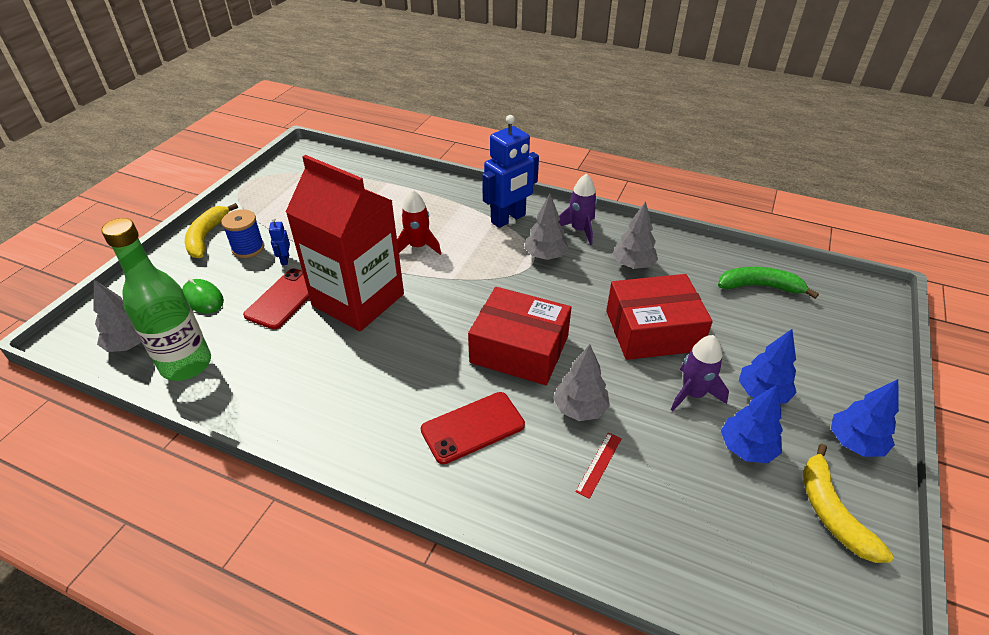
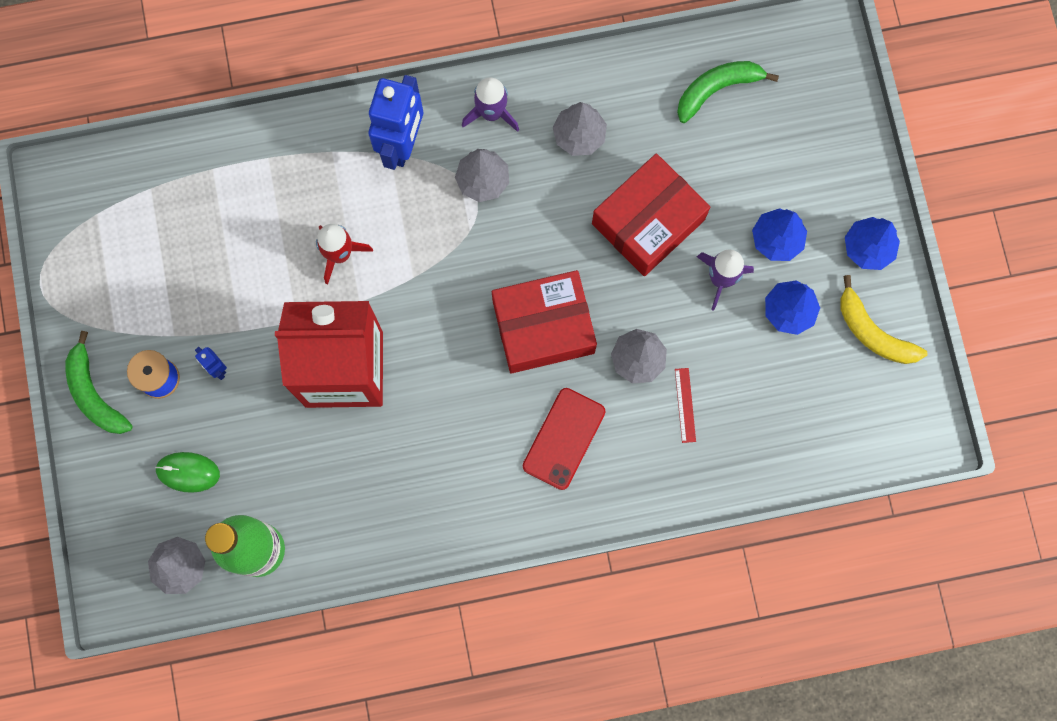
camera: 35 degrees left, 35 degrees up
(206, 237) = (94, 393): yellow banana -> green banana
(285, 298) = (270, 416): red phone -> none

● ● ● ●

- Instructions for the task
Repeat the material above word for word, please, apart from its images.

- Answer to the problem
camera: 35 degrees left, 35 degrees up
(206, 237) = (94, 393): yellow banana -> green banana
(285, 298) = (270, 416): red phone -> none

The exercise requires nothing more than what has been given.